*ASSIGNMENT*
Omit all pictures and transcribe only the lines in the entries below that run from the line with "brown dice: 0 -> 1" through the line with "yellow mouse: 2 -> 1".

*RECORDS FOR THIS EXERCISE*
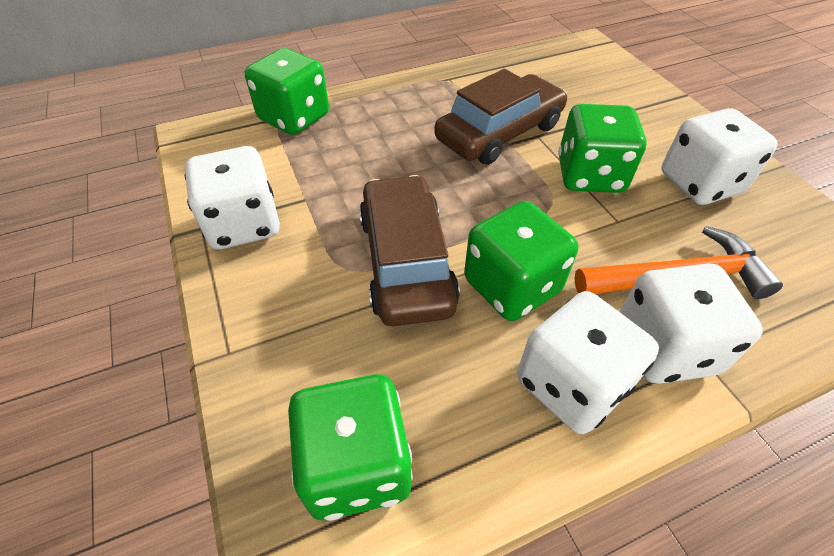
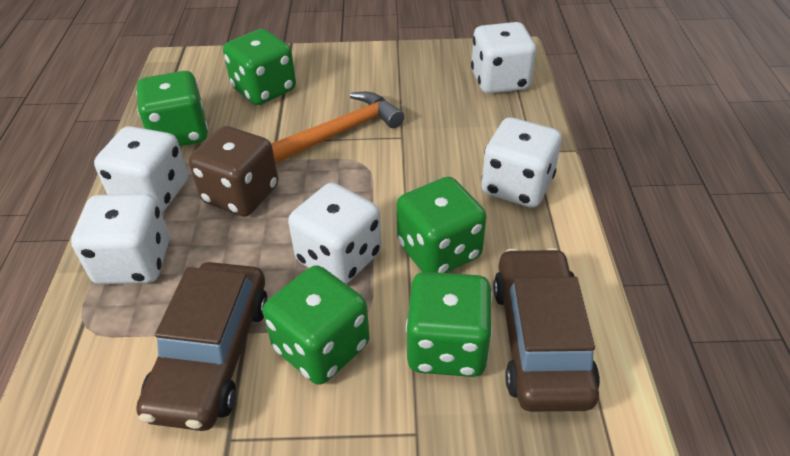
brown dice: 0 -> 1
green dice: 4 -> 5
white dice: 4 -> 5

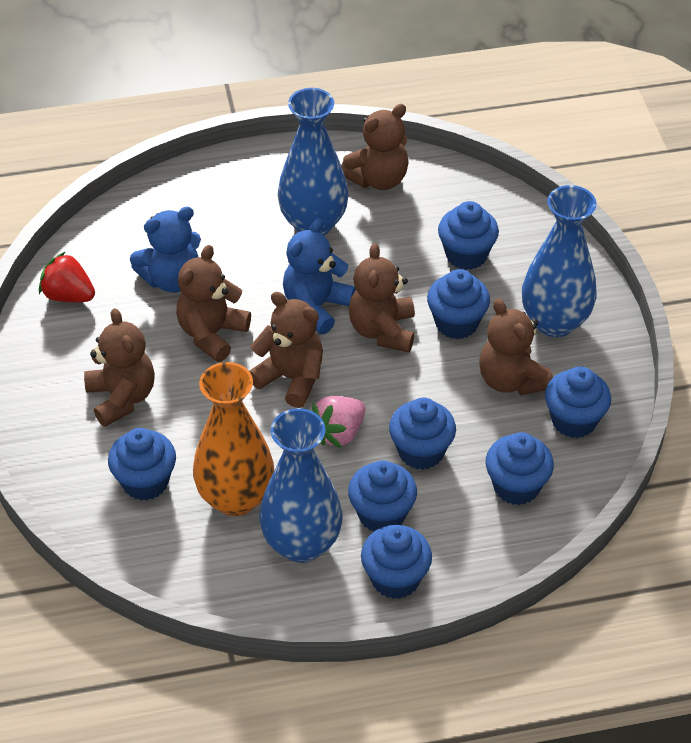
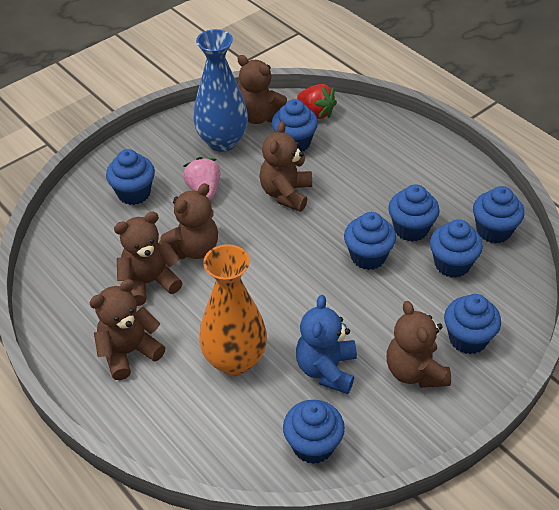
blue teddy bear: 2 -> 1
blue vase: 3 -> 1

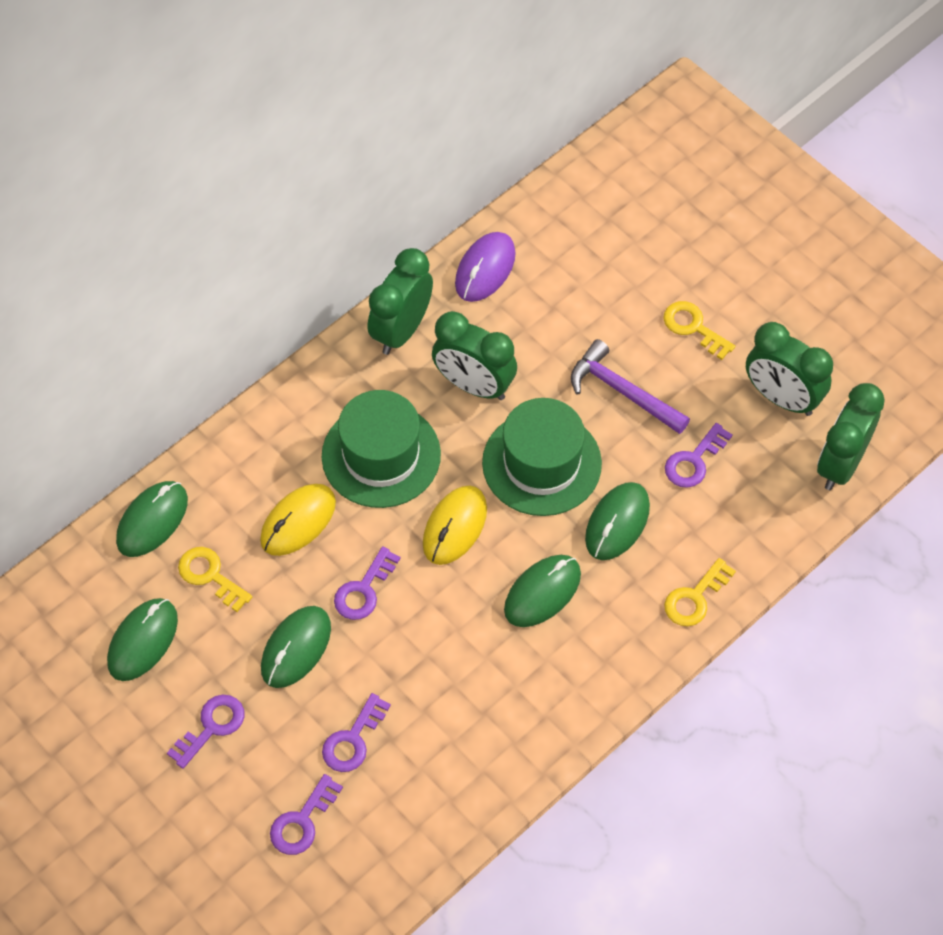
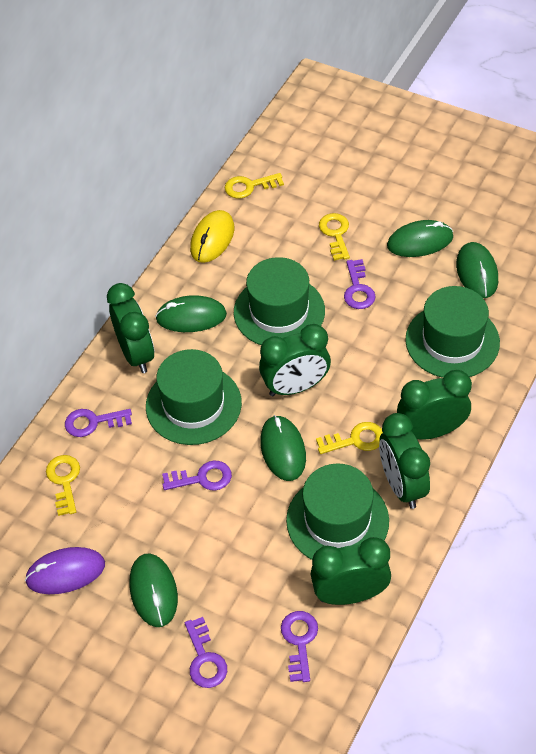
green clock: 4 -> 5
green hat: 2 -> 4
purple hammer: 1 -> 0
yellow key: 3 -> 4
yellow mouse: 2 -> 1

* * *

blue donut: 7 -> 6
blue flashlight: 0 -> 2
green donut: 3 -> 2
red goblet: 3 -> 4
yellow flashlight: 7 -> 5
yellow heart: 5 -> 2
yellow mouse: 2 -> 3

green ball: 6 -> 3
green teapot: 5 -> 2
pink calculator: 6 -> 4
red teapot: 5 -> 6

==

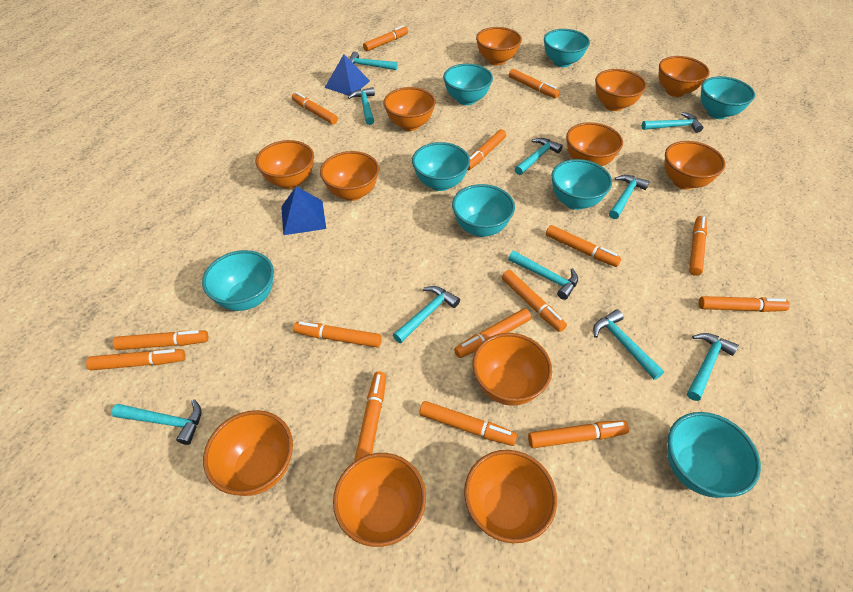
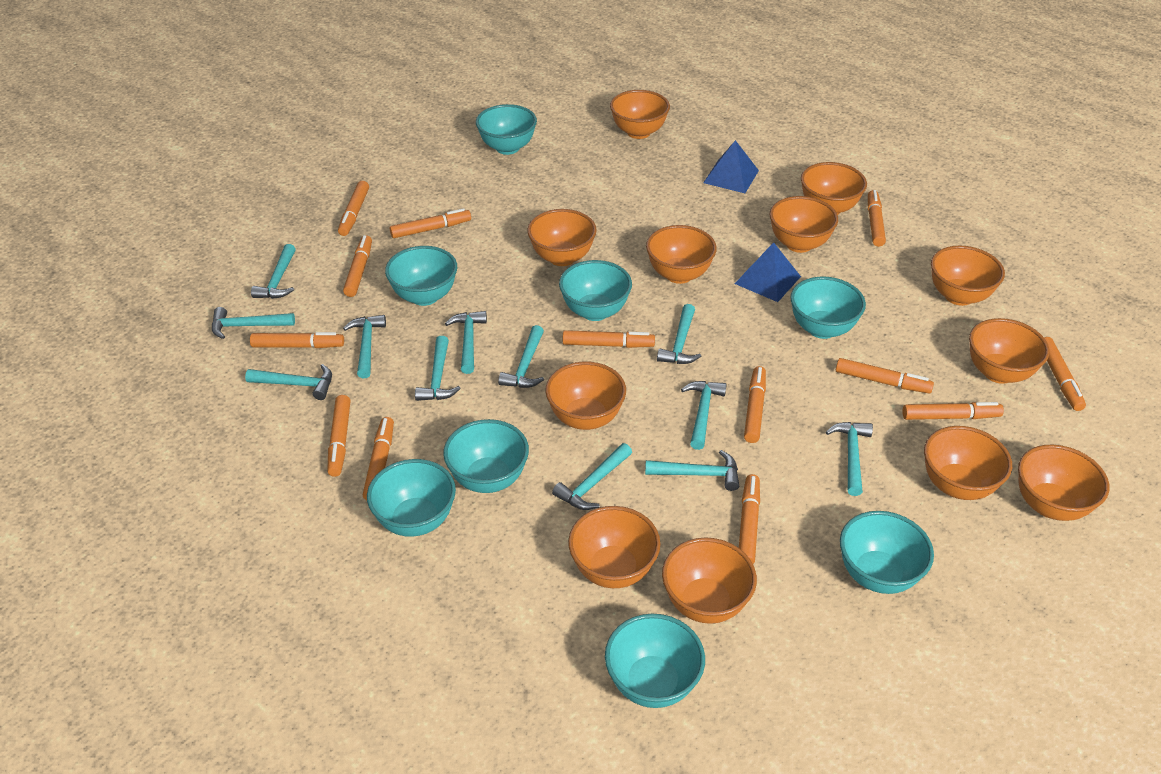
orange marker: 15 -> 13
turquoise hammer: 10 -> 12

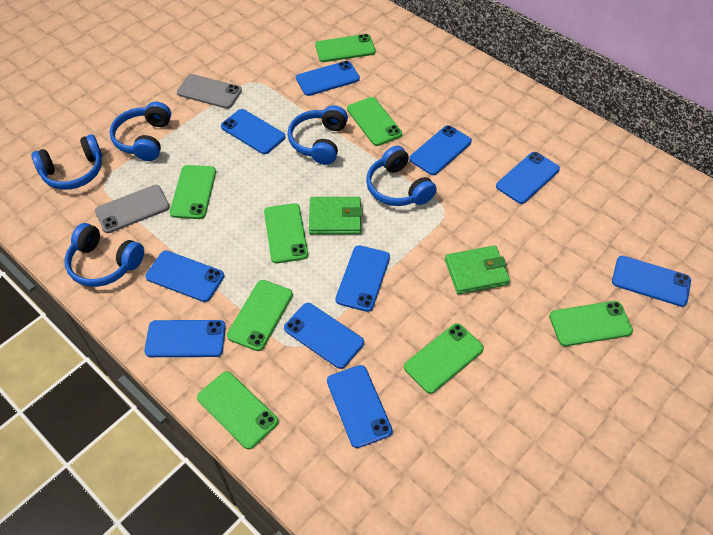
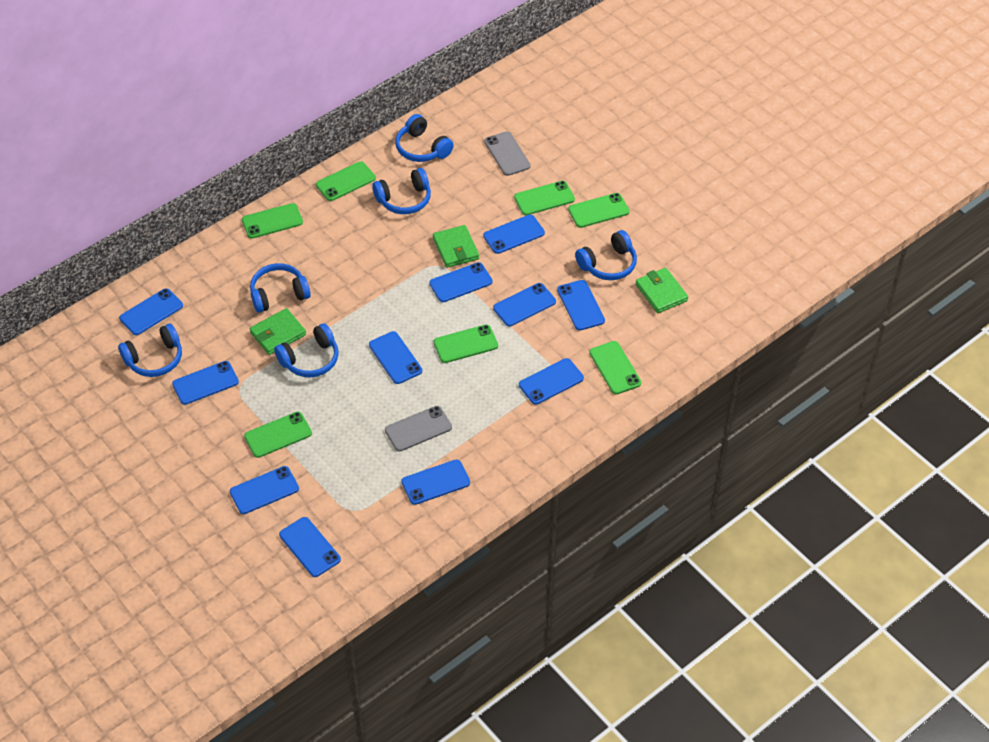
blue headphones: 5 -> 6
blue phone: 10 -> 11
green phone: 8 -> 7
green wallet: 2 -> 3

*TASK ANSWER*
brown dice: 0 -> 1
green dice: 4 -> 5
white dice: 4 -> 5

blue teddy bear: 2 -> 1
blue vase: 3 -> 1

green clock: 4 -> 5
green hat: 2 -> 4
purple hammer: 1 -> 0
yellow key: 3 -> 4
yellow mouse: 2 -> 1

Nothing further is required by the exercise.